• Task brief:
Retype, exactly as they appear below, the lines between the line holding "JOY3 pin SW: GP5 -> GP12" and the line holding "MIC1 pin OUT: A2 -> 10", both ends included.

(Change detection data)

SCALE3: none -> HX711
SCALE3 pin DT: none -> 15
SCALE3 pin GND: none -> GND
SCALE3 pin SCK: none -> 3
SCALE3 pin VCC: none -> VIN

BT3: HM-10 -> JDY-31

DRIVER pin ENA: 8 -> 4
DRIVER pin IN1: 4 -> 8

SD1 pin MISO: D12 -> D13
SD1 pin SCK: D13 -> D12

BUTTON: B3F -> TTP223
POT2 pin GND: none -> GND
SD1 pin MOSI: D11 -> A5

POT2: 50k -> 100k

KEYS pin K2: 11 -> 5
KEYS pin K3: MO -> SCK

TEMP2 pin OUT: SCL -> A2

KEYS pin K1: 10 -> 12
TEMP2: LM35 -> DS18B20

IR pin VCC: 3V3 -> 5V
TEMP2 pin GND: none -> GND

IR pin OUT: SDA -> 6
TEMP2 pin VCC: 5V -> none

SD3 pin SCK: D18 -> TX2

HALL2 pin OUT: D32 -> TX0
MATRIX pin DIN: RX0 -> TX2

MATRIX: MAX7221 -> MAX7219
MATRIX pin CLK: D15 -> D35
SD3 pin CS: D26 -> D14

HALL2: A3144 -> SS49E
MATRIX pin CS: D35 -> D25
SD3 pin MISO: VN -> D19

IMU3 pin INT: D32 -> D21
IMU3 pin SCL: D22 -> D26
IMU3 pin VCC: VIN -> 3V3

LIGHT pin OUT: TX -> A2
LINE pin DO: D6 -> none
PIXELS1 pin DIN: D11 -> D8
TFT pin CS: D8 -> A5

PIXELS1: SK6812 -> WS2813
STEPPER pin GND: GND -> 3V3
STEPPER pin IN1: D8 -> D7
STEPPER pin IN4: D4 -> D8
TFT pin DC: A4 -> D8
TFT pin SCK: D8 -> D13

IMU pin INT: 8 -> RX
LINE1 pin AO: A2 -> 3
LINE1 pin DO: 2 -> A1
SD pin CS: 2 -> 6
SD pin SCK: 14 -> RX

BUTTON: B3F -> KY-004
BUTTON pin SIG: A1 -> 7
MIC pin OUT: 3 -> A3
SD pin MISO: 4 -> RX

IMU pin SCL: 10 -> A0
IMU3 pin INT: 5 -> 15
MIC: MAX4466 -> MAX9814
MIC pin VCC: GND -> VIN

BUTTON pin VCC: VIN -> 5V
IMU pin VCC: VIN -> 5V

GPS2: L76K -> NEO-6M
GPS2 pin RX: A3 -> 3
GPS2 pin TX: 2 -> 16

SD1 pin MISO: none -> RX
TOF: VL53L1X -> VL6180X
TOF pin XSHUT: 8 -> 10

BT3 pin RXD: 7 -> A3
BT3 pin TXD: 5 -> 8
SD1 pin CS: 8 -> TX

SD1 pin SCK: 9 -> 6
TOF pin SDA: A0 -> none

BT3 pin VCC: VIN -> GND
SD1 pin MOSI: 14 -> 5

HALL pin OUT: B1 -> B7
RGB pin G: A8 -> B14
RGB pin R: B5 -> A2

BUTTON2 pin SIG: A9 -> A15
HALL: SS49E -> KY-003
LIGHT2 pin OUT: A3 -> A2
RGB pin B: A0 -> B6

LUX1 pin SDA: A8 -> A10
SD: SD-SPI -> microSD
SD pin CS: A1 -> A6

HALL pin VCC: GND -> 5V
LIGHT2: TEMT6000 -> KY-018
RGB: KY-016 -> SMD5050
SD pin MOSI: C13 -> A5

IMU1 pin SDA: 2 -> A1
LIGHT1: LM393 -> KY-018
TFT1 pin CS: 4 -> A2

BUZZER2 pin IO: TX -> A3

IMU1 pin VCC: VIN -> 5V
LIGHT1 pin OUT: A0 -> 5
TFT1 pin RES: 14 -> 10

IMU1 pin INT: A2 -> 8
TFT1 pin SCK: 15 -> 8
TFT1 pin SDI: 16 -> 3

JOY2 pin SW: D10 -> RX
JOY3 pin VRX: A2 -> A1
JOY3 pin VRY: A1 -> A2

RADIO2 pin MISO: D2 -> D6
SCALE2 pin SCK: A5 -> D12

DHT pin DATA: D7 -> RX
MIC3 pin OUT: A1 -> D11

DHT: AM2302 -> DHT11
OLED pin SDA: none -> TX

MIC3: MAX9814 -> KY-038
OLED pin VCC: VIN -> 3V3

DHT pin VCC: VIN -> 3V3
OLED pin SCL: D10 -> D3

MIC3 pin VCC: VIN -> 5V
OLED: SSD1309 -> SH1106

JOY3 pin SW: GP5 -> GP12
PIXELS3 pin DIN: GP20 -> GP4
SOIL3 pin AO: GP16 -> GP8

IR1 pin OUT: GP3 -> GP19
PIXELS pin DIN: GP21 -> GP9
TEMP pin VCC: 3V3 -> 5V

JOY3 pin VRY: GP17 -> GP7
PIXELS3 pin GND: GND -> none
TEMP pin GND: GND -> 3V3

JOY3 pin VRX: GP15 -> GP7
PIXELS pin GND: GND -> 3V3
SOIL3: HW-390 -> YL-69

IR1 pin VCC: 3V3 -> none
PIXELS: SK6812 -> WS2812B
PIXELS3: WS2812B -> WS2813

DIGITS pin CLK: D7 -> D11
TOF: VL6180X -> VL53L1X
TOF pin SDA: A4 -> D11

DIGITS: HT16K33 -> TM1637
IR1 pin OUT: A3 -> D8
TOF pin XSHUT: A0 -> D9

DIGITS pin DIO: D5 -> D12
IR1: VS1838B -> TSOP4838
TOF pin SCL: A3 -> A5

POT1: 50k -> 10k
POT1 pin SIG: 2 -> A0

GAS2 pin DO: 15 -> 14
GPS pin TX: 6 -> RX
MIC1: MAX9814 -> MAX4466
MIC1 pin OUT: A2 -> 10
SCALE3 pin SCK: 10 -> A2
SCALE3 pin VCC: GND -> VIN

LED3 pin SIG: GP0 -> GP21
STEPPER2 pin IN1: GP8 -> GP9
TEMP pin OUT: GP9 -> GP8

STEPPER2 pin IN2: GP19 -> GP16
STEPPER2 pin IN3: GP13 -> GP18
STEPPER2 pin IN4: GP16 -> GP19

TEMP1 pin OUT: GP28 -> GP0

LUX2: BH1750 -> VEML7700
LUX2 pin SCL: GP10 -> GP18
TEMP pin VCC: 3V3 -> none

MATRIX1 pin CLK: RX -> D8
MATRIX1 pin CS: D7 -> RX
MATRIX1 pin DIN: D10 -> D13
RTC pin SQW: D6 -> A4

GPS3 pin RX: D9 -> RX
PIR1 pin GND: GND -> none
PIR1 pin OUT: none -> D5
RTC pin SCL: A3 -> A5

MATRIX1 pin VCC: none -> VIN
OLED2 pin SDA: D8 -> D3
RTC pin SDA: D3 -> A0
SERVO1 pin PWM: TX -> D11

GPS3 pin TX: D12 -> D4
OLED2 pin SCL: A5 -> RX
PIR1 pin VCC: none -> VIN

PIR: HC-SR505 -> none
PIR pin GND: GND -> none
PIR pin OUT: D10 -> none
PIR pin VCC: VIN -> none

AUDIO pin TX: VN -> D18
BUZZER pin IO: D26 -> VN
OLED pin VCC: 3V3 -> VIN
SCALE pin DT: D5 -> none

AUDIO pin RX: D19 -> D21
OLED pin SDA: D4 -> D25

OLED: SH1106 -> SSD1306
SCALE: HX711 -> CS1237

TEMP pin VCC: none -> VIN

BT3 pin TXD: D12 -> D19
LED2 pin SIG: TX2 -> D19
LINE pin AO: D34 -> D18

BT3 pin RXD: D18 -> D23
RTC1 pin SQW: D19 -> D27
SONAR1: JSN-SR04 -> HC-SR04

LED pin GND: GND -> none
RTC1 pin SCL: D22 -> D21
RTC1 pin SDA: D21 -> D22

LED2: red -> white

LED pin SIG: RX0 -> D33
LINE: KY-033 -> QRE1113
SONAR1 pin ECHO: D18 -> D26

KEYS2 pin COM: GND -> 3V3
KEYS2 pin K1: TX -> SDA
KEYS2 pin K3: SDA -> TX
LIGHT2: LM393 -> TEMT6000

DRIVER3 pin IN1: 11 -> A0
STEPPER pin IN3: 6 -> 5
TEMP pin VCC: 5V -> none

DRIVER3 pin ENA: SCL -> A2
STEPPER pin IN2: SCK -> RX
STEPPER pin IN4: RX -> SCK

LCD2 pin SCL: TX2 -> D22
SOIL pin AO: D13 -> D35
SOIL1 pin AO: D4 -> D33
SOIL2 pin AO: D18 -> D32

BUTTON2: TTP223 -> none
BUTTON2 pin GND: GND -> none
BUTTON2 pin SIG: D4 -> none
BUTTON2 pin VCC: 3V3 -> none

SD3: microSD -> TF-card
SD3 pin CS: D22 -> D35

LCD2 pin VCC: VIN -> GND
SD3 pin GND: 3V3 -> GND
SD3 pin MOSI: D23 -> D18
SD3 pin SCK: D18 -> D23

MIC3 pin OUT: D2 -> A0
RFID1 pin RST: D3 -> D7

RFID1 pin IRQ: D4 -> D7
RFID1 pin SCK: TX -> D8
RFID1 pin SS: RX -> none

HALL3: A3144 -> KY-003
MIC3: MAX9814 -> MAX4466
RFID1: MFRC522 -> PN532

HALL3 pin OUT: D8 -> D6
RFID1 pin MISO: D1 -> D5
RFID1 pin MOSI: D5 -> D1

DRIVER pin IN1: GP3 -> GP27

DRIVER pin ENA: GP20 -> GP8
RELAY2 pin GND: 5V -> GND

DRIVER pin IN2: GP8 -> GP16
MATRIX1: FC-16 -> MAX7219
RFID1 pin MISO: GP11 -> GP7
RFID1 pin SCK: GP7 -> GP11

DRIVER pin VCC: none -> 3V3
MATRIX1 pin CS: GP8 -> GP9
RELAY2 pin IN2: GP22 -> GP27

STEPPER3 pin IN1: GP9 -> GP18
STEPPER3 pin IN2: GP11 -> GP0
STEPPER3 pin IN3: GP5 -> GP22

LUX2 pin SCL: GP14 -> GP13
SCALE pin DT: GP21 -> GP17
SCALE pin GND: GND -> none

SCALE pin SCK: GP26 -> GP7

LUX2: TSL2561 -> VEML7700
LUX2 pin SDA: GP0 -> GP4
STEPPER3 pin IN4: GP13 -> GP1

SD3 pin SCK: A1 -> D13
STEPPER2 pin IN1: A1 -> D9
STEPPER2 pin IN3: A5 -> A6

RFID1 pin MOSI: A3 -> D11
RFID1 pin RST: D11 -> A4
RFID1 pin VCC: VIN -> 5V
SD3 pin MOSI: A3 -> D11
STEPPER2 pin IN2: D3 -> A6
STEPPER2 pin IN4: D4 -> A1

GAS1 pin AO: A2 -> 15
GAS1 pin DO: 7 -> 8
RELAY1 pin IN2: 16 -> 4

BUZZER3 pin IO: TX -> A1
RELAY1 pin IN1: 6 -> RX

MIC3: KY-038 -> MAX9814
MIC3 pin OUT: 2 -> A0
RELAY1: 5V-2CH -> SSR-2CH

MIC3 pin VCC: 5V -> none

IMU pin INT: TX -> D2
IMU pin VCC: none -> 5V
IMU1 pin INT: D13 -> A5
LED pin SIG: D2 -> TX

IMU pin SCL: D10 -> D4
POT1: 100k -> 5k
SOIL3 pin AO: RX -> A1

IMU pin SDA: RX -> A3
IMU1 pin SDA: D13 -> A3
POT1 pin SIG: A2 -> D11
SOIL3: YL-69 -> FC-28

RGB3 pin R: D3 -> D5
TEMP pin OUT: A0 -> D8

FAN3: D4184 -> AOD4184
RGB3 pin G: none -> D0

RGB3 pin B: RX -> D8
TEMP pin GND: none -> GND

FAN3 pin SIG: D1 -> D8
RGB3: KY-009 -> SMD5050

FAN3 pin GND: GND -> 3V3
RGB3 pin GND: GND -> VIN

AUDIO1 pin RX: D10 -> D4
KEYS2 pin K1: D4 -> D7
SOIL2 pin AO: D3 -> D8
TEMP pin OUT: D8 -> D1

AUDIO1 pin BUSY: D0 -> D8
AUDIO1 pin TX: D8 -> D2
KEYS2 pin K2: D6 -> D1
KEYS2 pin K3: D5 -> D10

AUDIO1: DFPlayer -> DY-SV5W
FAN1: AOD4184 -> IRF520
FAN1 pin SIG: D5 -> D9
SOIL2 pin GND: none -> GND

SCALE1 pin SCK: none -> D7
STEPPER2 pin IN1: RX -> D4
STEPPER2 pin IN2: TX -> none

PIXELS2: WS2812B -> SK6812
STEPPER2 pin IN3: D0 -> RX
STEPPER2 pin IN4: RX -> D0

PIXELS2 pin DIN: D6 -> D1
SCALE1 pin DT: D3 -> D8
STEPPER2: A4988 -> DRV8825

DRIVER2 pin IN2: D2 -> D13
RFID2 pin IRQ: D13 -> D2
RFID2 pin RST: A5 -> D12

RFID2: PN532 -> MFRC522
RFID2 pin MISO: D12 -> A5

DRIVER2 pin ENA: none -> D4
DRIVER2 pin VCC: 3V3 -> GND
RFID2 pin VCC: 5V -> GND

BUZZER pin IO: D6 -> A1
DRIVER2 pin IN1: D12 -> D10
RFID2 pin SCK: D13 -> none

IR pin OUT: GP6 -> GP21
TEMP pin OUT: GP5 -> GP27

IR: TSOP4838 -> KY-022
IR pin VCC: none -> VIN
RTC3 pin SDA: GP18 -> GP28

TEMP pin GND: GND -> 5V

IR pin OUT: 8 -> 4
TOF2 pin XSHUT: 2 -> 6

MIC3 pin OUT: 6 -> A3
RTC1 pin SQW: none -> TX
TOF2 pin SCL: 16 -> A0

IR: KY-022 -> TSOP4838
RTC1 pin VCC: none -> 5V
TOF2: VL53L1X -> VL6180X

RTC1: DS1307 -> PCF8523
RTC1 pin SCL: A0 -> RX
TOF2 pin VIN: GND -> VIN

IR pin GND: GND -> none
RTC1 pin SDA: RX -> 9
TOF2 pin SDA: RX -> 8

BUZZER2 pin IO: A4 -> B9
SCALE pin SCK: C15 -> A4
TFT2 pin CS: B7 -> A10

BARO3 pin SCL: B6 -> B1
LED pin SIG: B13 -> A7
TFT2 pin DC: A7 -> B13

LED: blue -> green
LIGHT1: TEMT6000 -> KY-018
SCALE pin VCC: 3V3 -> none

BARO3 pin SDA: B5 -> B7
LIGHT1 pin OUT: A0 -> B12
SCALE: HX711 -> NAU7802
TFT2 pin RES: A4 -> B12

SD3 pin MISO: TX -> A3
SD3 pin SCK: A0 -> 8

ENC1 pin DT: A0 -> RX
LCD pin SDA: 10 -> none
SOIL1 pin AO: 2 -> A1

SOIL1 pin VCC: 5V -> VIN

• Task output:
JOY3 pin SW: GP5 -> GP12
PIXELS3 pin DIN: GP20 -> GP4
SOIL3 pin AO: GP16 -> GP8

IR1 pin OUT: GP3 -> GP19
PIXELS pin DIN: GP21 -> GP9
TEMP pin VCC: 3V3 -> 5V

JOY3 pin VRY: GP17 -> GP7
PIXELS3 pin GND: GND -> none
TEMP pin GND: GND -> 3V3

JOY3 pin VRX: GP15 -> GP7
PIXELS pin GND: GND -> 3V3
SOIL3: HW-390 -> YL-69

IR1 pin VCC: 3V3 -> none
PIXELS: SK6812 -> WS2812B
PIXELS3: WS2812B -> WS2813

DIGITS pin CLK: D7 -> D11
TOF: VL6180X -> VL53L1X
TOF pin SDA: A4 -> D11

DIGITS: HT16K33 -> TM1637
IR1 pin OUT: A3 -> D8
TOF pin XSHUT: A0 -> D9

DIGITS pin DIO: D5 -> D12
IR1: VS1838B -> TSOP4838
TOF pin SCL: A3 -> A5

POT1: 50k -> 10k
POT1 pin SIG: 2 -> A0

GAS2 pin DO: 15 -> 14
GPS pin TX: 6 -> RX
MIC1: MAX9814 -> MAX4466
MIC1 pin OUT: A2 -> 10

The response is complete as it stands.